> _Task details_: Below are lines of data, and only some are wanted. Please repeat exactly those from the line that has "[289 193 334 228]" through the line that has "camera: 130 degrees left, 10 degrees down".

Scene difference descriptions
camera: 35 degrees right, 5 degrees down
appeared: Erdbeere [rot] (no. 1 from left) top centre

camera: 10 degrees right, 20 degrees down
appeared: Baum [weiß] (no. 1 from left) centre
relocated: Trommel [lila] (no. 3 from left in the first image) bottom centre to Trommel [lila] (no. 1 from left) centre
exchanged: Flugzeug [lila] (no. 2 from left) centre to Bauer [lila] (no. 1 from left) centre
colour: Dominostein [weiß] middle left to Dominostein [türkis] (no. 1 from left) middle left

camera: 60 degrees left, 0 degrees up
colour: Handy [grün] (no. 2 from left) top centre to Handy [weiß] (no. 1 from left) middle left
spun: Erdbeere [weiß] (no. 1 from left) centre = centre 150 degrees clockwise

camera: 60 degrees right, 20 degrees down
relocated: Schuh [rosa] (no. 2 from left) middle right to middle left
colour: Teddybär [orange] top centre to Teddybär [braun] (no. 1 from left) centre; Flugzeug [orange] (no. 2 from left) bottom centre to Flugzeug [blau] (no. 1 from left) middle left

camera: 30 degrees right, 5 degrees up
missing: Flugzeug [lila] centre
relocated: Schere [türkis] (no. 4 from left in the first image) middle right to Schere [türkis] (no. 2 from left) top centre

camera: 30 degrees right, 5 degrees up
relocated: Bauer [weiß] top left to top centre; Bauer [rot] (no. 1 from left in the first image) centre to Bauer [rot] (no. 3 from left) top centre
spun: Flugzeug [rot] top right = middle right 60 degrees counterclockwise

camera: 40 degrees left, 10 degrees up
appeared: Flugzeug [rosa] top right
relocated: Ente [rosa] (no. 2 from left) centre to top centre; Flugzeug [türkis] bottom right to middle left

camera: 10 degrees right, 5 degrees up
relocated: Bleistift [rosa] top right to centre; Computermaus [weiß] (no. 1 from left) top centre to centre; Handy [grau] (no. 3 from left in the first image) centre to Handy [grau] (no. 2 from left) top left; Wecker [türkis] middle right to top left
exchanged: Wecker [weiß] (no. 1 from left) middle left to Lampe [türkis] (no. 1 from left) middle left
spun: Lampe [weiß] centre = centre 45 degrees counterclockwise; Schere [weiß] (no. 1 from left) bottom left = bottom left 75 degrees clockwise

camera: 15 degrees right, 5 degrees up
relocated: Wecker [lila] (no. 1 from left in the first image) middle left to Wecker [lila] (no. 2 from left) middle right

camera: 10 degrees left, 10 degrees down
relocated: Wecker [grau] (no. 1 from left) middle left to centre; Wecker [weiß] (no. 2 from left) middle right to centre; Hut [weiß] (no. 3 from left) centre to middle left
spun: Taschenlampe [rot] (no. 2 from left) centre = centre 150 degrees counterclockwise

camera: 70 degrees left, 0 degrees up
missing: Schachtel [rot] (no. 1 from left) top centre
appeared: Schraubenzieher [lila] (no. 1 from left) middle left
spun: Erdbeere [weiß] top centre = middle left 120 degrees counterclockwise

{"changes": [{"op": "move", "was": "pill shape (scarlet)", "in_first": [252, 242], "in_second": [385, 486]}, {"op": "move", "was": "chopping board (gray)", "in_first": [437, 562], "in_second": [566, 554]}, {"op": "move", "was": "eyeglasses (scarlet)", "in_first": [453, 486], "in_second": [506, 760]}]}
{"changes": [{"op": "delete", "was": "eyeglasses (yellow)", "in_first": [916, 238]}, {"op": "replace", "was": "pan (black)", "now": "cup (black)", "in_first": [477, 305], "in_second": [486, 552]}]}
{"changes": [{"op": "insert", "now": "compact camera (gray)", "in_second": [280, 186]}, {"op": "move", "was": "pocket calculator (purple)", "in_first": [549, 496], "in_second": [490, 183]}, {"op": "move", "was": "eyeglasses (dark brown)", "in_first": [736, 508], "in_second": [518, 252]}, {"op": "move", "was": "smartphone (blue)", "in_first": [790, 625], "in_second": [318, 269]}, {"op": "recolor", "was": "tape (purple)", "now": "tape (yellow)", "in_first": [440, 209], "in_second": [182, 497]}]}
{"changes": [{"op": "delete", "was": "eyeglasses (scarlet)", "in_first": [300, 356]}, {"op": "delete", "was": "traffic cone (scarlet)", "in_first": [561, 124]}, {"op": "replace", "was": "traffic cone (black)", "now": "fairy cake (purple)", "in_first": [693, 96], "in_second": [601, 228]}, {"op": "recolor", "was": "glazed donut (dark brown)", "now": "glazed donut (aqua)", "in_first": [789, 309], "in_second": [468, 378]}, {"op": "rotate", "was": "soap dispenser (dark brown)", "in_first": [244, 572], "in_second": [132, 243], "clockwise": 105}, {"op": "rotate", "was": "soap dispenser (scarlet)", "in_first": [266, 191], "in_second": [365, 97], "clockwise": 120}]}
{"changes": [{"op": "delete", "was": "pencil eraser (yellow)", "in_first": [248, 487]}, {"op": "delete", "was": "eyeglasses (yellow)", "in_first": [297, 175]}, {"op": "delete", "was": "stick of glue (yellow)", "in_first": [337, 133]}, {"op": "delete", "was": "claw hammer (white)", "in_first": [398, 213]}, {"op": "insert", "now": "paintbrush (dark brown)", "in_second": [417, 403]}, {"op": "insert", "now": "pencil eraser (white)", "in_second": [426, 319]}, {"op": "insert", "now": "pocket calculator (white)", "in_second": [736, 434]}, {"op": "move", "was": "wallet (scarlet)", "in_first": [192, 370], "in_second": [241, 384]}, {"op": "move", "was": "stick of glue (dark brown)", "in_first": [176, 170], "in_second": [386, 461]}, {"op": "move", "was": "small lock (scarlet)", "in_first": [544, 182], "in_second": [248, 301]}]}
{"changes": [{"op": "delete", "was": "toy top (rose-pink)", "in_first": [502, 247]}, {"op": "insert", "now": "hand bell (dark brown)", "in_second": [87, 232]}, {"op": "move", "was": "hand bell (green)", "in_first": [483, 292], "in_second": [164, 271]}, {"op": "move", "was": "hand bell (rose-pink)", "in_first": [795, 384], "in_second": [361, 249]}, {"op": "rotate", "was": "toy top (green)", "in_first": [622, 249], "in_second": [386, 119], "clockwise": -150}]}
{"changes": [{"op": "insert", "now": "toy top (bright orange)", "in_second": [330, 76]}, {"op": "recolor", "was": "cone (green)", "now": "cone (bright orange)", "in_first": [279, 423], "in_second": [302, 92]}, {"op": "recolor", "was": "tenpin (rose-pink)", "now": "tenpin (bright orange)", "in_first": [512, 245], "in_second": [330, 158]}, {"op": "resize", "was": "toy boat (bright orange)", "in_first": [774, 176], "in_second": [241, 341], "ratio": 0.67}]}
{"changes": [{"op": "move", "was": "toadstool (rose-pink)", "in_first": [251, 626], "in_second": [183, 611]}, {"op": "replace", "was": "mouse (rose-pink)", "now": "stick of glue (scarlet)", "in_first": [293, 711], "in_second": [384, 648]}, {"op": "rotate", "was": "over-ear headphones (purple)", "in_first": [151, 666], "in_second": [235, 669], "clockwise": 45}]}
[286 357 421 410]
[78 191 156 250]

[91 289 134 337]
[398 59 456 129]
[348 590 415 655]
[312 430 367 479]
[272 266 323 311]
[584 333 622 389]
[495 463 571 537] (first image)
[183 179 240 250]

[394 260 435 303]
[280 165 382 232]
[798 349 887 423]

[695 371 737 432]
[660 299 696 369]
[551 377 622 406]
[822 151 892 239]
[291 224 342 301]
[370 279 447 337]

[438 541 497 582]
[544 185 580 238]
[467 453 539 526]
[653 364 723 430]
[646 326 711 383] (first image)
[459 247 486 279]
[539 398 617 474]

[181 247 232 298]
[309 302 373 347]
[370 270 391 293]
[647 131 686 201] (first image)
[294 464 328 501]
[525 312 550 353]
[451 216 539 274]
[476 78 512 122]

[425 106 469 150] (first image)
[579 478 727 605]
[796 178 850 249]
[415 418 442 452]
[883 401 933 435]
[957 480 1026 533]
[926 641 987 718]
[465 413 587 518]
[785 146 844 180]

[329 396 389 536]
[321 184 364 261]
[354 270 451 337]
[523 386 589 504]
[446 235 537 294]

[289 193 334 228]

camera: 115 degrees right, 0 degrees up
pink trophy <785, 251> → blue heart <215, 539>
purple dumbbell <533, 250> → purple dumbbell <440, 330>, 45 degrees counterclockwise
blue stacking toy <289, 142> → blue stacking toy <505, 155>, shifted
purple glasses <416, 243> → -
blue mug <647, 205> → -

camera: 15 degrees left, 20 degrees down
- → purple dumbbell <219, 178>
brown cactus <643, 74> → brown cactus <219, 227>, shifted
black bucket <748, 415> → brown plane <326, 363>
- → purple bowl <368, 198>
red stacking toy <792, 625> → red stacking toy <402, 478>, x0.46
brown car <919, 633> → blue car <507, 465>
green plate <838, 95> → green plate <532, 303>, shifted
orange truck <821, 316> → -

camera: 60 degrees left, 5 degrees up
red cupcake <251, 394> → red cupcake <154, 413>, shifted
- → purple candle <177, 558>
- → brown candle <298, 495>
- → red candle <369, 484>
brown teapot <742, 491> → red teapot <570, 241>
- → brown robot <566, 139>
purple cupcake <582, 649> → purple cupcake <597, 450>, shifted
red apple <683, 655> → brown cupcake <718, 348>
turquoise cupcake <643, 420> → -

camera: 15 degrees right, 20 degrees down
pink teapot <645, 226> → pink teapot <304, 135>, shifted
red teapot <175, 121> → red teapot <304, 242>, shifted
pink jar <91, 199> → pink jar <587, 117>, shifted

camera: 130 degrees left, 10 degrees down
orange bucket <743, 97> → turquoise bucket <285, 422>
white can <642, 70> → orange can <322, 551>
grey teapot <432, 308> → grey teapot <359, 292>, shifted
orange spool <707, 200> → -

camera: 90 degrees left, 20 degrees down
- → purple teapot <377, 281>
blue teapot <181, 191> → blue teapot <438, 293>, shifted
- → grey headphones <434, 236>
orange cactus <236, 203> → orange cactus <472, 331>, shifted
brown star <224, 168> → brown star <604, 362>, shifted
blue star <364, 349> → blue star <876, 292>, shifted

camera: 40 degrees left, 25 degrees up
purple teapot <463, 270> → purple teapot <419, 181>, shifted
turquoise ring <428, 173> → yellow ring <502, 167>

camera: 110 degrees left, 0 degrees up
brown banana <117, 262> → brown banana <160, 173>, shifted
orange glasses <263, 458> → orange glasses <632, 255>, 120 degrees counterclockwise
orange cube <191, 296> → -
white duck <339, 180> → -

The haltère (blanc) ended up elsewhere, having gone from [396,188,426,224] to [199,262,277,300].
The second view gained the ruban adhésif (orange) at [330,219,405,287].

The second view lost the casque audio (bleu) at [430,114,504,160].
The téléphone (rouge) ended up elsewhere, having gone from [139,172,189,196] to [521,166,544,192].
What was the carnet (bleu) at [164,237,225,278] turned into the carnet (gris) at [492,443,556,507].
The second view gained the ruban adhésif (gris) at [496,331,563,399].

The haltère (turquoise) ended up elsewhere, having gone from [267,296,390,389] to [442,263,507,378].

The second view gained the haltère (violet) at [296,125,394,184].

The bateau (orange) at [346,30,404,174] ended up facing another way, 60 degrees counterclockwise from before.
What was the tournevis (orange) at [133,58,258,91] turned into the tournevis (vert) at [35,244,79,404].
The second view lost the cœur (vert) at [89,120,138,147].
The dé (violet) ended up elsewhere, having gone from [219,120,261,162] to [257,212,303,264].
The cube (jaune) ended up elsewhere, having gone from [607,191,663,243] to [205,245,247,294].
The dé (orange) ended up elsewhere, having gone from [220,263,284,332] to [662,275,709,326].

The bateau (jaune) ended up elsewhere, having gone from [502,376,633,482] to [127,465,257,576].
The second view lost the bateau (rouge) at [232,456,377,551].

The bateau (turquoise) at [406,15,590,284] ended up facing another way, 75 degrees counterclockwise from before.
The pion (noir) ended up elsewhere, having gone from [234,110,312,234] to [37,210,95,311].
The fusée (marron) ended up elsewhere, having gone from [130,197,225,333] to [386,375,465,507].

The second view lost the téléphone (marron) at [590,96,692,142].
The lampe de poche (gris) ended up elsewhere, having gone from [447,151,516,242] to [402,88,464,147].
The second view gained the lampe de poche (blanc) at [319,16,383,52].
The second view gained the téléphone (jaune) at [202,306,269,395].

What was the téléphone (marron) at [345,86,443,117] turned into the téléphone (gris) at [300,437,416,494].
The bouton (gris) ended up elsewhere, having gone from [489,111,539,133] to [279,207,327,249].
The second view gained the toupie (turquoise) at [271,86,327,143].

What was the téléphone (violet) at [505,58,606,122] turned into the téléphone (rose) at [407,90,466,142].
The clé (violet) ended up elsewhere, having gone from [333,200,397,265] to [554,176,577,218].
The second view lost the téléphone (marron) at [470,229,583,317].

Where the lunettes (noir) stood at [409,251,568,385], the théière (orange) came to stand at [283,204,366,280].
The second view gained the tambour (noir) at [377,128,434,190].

> _Response area_:
[289 193 334 228]

camera: 115 degrees right, 0 degrees up
pink trophy <785, 251> → blue heart <215, 539>
purple dumbbell <533, 250> → purple dumbbell <440, 330>, 45 degrees counterclockwise
blue stacking toy <289, 142> → blue stacking toy <505, 155>, shifted
purple glasses <416, 243> → -
blue mug <647, 205> → -

camera: 15 degrees left, 20 degrees down
- → purple dumbbell <219, 178>
brown cactus <643, 74> → brown cactus <219, 227>, shifted
black bucket <748, 415> → brown plane <326, 363>
- → purple bowl <368, 198>
red stacking toy <792, 625> → red stacking toy <402, 478>, x0.46
brown car <919, 633> → blue car <507, 465>
green plate <838, 95> → green plate <532, 303>, shifted
orange truck <821, 316> → -

camera: 60 degrees left, 5 degrees up
red cupcake <251, 394> → red cupcake <154, 413>, shifted
- → purple candle <177, 558>
- → brown candle <298, 495>
- → red candle <369, 484>
brown teapot <742, 491> → red teapot <570, 241>
- → brown robot <566, 139>
purple cupcake <582, 649> → purple cupcake <597, 450>, shifted
red apple <683, 655> → brown cupcake <718, 348>
turquoise cupcake <643, 420> → -

camera: 15 degrees right, 20 degrees down
pink teapot <645, 226> → pink teapot <304, 135>, shifted
red teapot <175, 121> → red teapot <304, 242>, shifted
pink jar <91, 199> → pink jar <587, 117>, shifted

camera: 130 degrees left, 10 degrees down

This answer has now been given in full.